■ **Problem requirements**:
Copy, from the material below, each line that contains the word "scissors".

═══

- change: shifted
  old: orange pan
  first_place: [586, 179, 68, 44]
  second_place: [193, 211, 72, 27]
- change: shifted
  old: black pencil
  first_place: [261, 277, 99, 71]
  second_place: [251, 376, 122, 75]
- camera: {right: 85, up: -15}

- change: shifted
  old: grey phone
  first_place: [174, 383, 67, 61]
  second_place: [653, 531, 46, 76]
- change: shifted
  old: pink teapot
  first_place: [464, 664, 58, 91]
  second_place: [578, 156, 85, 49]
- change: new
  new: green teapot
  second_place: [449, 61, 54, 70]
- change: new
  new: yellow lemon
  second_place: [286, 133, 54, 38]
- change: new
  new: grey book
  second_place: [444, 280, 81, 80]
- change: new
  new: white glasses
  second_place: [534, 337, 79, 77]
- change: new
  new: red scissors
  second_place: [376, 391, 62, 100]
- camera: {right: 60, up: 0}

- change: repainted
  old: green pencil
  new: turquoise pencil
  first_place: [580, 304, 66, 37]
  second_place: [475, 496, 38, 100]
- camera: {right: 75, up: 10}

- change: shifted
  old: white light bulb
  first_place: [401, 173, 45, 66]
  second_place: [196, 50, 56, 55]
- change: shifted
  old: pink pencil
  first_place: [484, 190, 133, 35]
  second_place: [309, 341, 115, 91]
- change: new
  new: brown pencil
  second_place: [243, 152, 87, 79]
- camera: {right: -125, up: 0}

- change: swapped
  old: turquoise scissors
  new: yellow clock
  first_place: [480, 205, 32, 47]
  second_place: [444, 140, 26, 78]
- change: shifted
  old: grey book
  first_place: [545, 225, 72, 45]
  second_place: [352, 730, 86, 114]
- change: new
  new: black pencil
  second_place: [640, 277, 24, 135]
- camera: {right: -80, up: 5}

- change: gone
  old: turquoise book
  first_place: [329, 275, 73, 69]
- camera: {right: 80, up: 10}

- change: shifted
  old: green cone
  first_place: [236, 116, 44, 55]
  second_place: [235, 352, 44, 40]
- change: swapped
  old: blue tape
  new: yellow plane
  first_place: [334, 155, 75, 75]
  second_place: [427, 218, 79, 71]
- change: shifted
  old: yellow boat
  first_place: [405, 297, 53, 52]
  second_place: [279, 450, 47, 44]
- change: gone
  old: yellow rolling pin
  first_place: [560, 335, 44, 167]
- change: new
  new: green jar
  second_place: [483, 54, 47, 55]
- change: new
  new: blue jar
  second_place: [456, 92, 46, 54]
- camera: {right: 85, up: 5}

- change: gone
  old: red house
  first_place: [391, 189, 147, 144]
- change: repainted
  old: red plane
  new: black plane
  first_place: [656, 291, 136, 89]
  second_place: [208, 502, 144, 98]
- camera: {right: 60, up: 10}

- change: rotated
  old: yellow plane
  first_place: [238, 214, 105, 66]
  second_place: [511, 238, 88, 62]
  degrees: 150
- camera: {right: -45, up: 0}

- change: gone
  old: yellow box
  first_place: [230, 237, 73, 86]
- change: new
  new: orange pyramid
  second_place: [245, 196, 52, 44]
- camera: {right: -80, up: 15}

═══

■ **Output for this task**:
  new: red scissors
  old: turquoise scissors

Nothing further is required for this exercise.